→ **Task material**

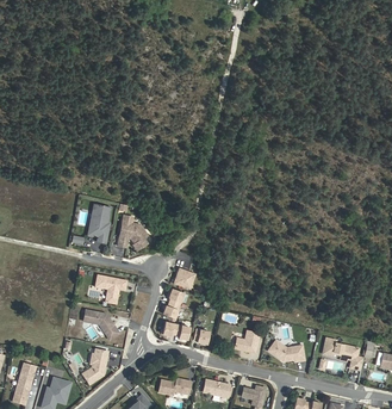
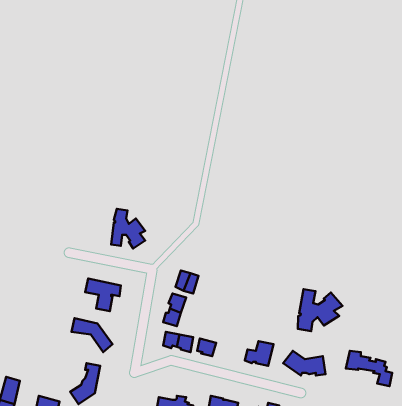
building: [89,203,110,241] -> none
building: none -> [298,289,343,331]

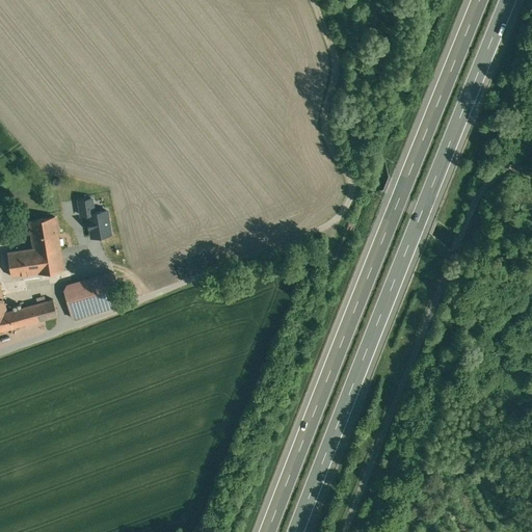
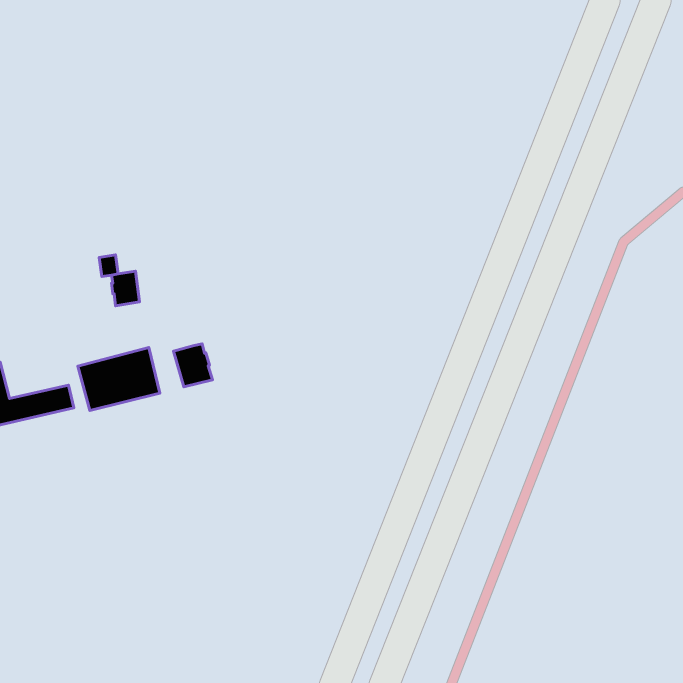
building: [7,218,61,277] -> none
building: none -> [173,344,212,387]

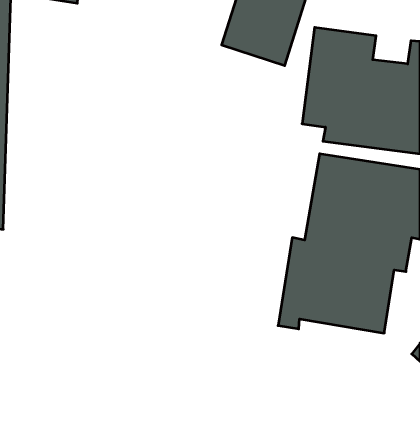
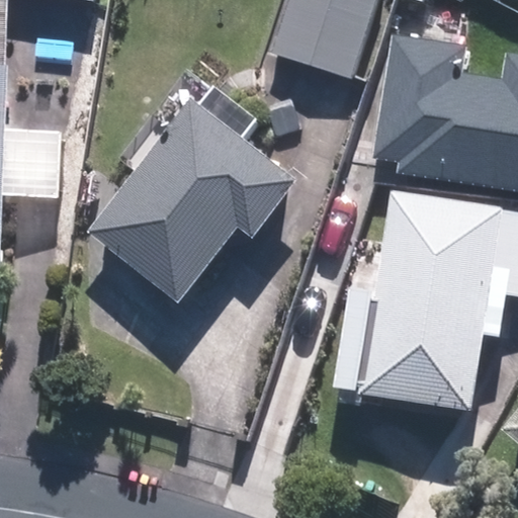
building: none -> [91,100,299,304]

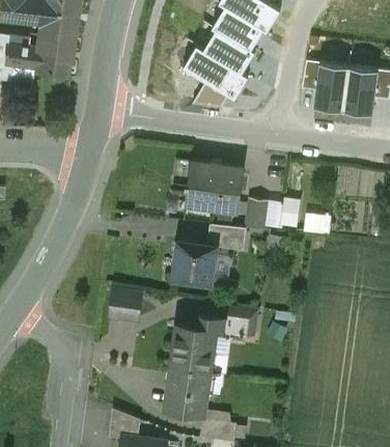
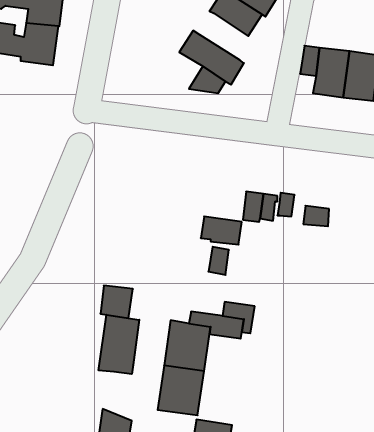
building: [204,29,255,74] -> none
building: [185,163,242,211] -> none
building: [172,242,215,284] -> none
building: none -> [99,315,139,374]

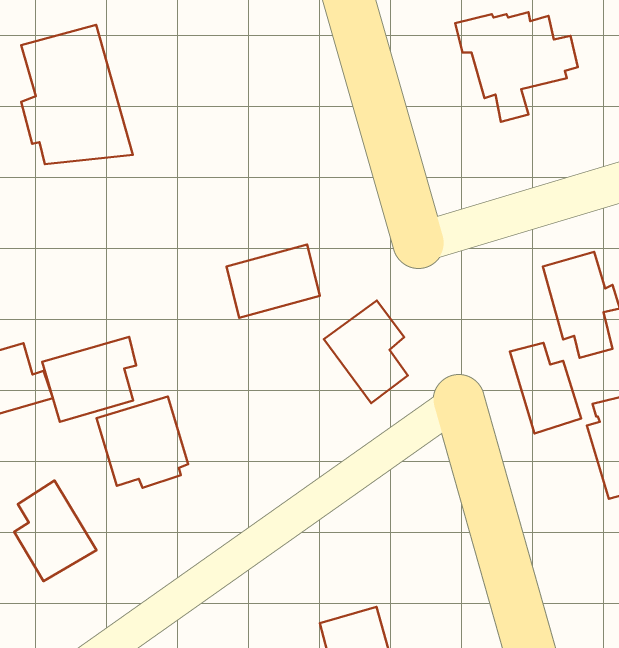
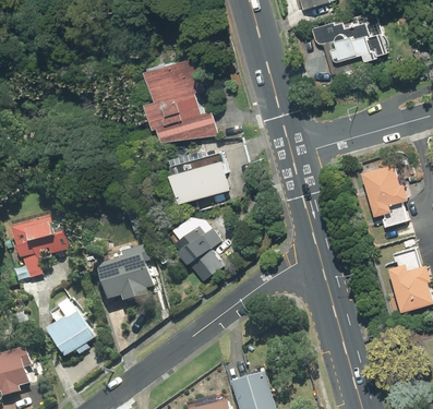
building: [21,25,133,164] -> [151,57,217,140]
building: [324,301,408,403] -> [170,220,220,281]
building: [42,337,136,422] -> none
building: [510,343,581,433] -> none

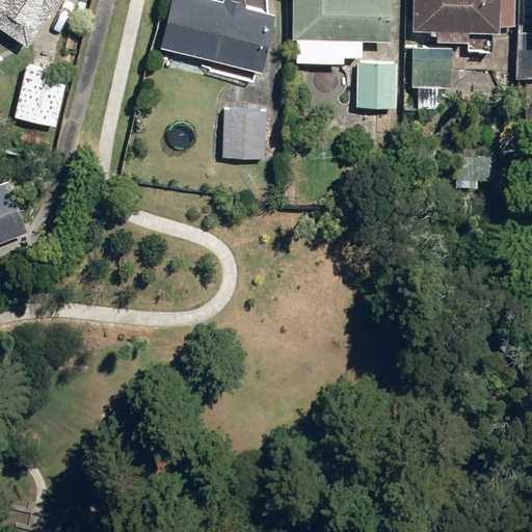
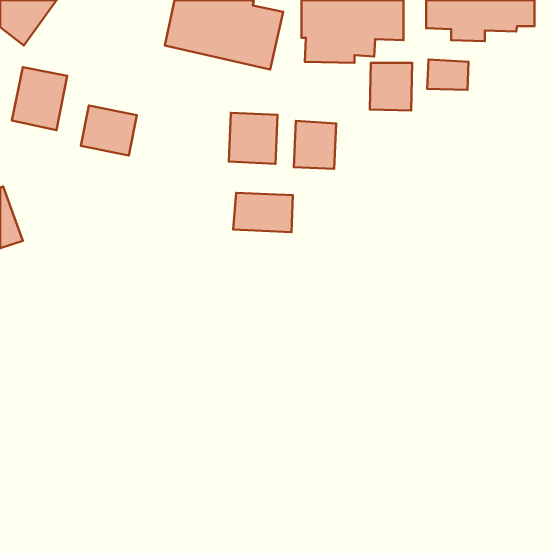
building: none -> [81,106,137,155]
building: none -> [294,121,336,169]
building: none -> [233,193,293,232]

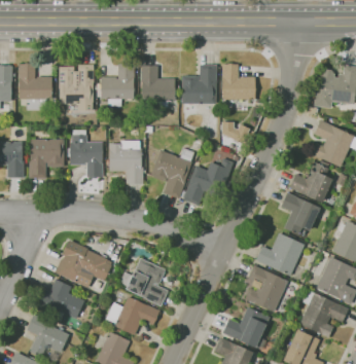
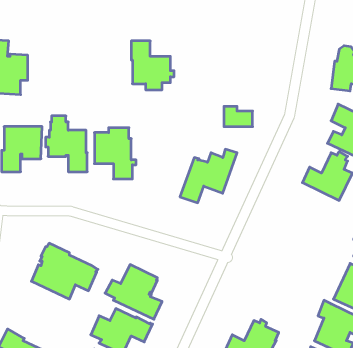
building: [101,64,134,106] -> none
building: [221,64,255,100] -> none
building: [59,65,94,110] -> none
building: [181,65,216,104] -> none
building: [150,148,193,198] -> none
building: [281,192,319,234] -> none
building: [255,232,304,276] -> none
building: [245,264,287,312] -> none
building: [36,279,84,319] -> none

→ **Exercise directions**
The line containing "building: [181,65,216,104] -> none" begins the span, and the last line of the records above ends it. Return that span exactly, and nothing outside it.

→ **Answer for this exercise**
building: [181,65,216,104] -> none
building: [150,148,193,198] -> none
building: [281,192,319,234] -> none
building: [255,232,304,276] -> none
building: [245,264,287,312] -> none
building: [36,279,84,319] -> none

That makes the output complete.